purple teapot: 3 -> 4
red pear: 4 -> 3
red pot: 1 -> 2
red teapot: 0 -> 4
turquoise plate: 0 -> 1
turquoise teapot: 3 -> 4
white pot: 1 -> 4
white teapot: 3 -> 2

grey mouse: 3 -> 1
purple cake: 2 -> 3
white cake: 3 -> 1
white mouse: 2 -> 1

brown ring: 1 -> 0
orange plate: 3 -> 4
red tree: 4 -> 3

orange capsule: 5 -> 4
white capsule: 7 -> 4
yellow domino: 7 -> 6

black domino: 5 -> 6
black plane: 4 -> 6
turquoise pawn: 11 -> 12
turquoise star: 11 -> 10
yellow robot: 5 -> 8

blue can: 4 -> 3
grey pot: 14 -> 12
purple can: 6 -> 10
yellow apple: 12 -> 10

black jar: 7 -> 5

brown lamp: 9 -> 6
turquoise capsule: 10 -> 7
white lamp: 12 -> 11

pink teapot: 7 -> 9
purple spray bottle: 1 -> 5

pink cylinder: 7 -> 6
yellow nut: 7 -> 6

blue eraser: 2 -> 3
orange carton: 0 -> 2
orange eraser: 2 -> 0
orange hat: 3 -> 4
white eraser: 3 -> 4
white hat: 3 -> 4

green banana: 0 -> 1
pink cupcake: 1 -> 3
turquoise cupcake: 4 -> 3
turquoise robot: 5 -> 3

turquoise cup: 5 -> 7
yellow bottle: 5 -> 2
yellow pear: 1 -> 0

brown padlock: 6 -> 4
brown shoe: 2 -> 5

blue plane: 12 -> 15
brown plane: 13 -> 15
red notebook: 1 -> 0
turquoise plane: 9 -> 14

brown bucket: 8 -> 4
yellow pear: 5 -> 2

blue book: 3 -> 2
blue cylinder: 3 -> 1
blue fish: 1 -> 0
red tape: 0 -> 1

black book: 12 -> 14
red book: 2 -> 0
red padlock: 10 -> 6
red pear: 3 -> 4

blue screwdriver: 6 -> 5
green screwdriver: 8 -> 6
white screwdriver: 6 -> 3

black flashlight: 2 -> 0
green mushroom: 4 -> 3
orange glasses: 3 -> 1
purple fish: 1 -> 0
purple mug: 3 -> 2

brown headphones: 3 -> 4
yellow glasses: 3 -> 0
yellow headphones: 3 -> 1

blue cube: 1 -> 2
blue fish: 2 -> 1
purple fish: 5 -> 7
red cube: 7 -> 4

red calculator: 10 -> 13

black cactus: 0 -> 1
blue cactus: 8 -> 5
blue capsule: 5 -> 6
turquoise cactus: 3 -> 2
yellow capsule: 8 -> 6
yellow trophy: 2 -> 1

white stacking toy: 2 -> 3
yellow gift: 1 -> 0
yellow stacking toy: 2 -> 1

— Aim of the exercise —
A line belongs in the answer if it contains the word "white"; copy every such line from the data above.

— Problem solution —
white pot: 1 -> 4
white teapot: 3 -> 2
white cake: 3 -> 1
white mouse: 2 -> 1
white capsule: 7 -> 4
white lamp: 12 -> 11
white eraser: 3 -> 4
white hat: 3 -> 4
white screwdriver: 6 -> 3
white stacking toy: 2 -> 3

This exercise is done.